■ **EXTRACTED RECORDS**:
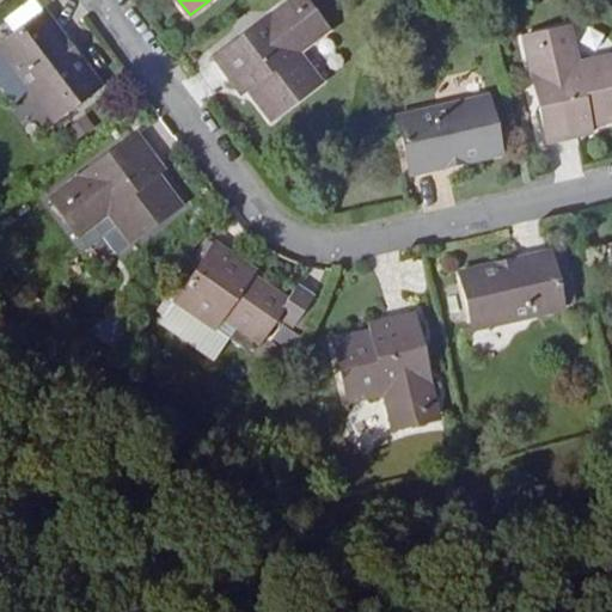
[(248,90),(271,120),(320,83),(299,54),(329,31),(304,0),(289,0),(215,59),(242,95),(248,90)]
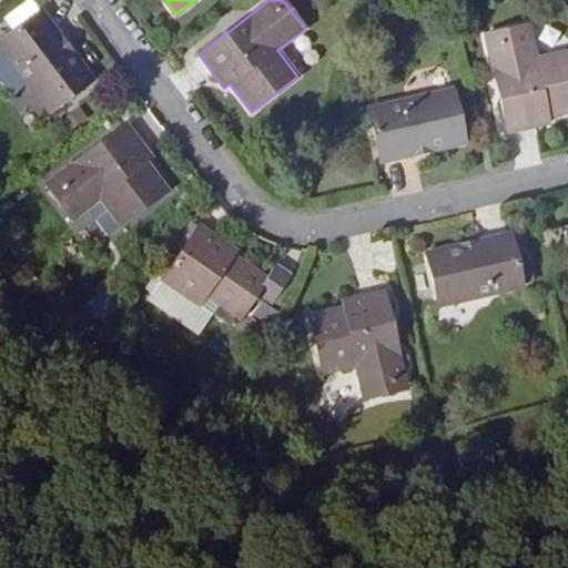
[(0,46),(0,47),(29,84),(50,112),(93,80),(42,12),(0,43),(0,46)]
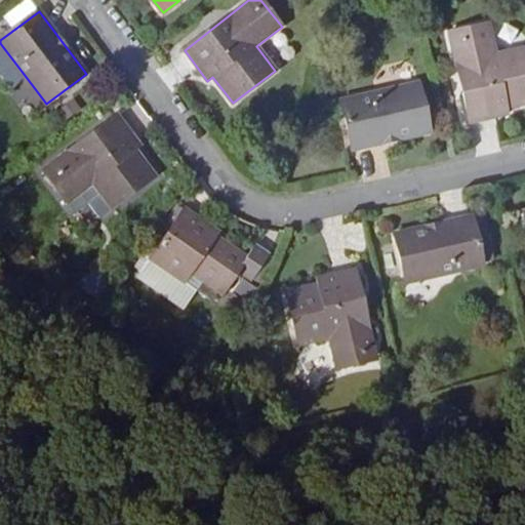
[(524,48),(495,53),(489,25),(449,34),(471,122),(508,113),(507,108),(524,104),(524,48)]
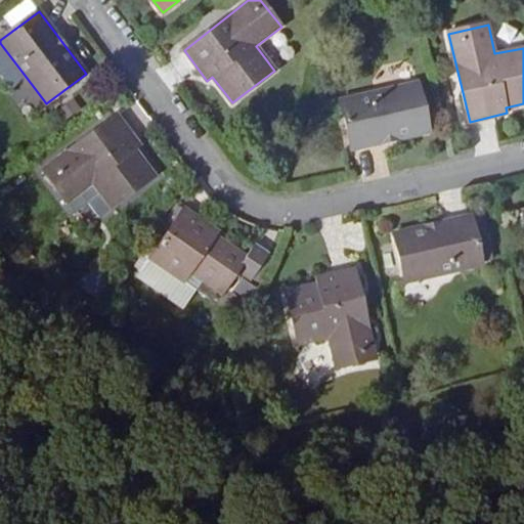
[(0,70),(13,88),(27,78),(0,43),(0,42),(0,70)]
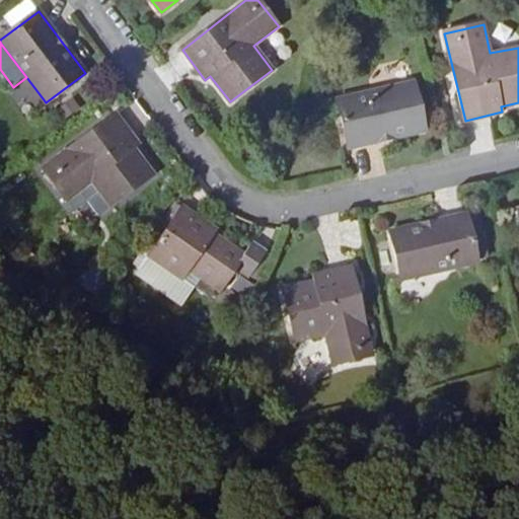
[(350,148),(425,132),(415,82),(338,100),(350,148)]
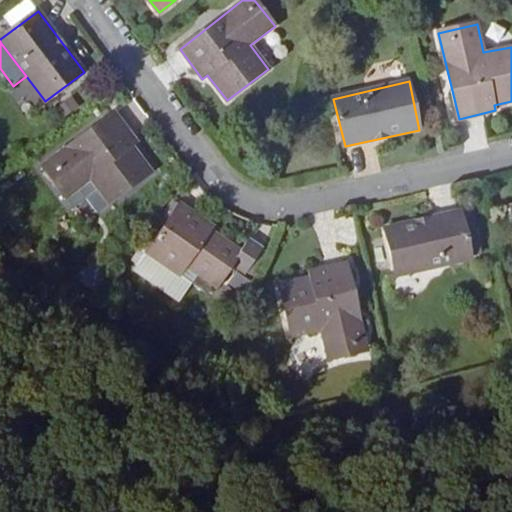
[(68,148),(44,166),(66,197),(91,178),(110,203),(152,171),(132,146),(137,142),(114,112),(68,148)]
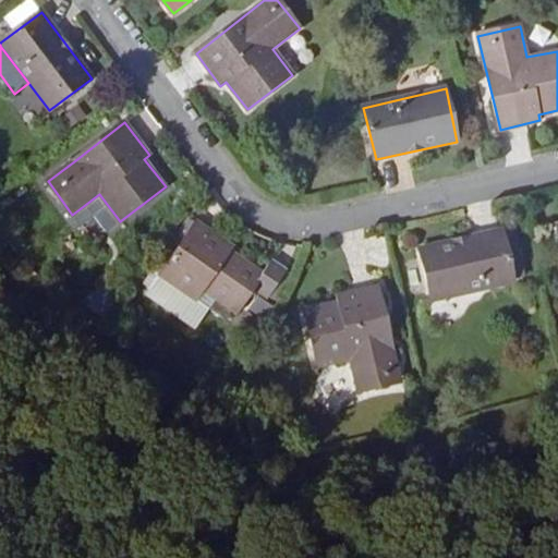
[(190,217),(155,271),(144,284),(152,290),(146,296),(196,330),(218,299),(238,312),(253,288),(267,298),(286,269),(270,259),(261,273),(229,251),(232,245),(190,217)]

■ **EXERCISE DIRECTIONS**: Restate the whole of the material word for word without the pictures.

■ **EXERCISE RESULT**:
[(248,90),(271,120),(320,83),(299,54),(329,31),(304,0),(289,0),(215,59),(242,95),(248,90)]
[(0,46),(0,47),(29,84),(50,112),(93,80),(42,12),(0,43),(0,46)]
[(524,48),(495,53),(489,25),(449,34),(471,122),(508,113),(507,108),(524,104),(524,48)]
[(0,70),(13,88),(27,78),(0,43),(0,42),(0,70)]
[(350,148),(425,132),(415,82),(338,100),(350,148)]
[(68,148),(44,166),(66,197),(91,178),(110,203),(152,171),(132,146),(137,142),(114,112),(68,148)]
[(190,217),(155,271),(144,284),(152,290),(146,296),(196,330),(218,299),(238,312),(253,288),(267,298),(286,269),(270,259),(261,273),(229,251),(232,245),(190,217)]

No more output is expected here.